# [Source material]
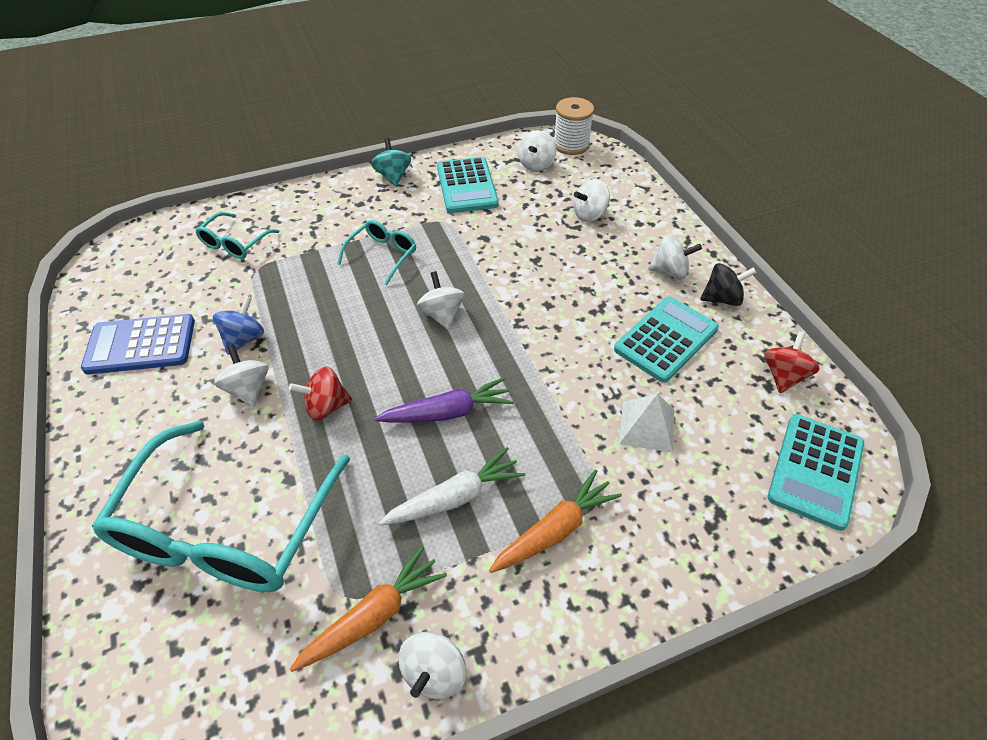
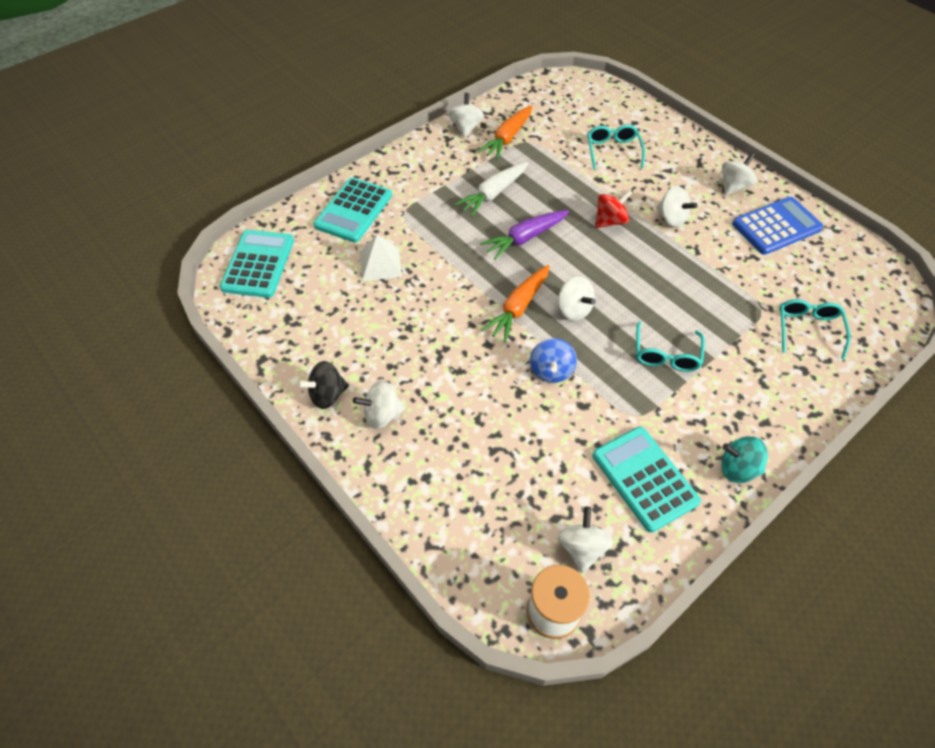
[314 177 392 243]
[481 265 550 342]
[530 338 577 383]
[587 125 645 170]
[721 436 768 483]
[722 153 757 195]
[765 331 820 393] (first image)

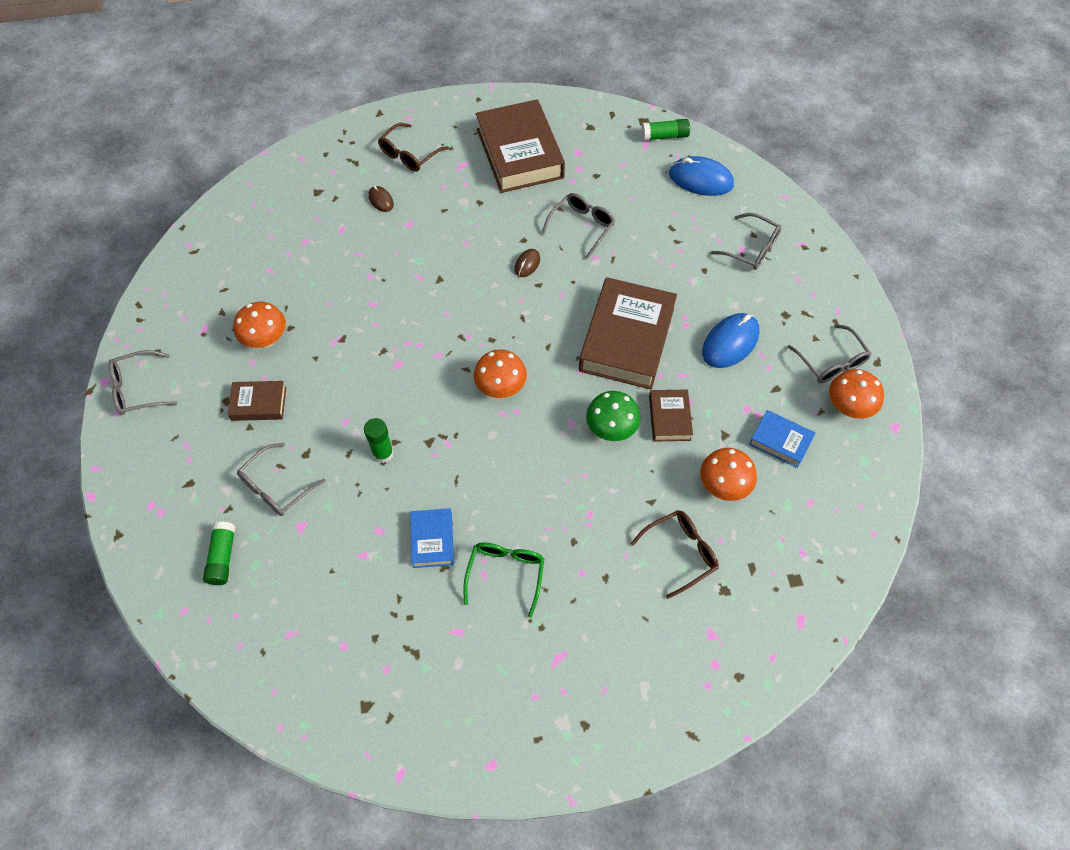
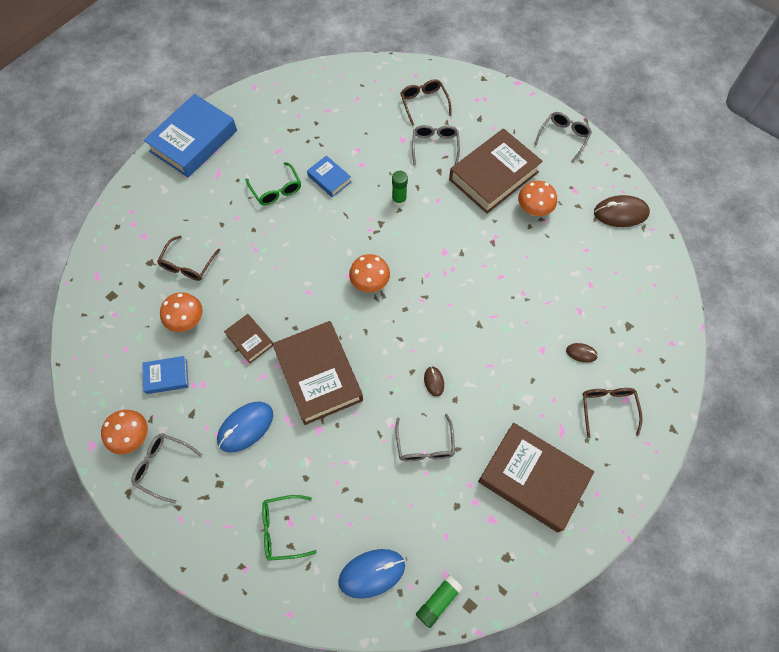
[144 94 237 178]
[217 402 273 453]
[262 495 317 561]
[400 79 452 126]
[449 128 543 214]
[594 195 650 227]
[586 391 641 441] (first image)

# [Assigned task]
In the lines above, spot each one that contains the word "first" and copy it.

# [Answer to this problem]
[765 331 820 393] (first image)
[586 391 641 441] (first image)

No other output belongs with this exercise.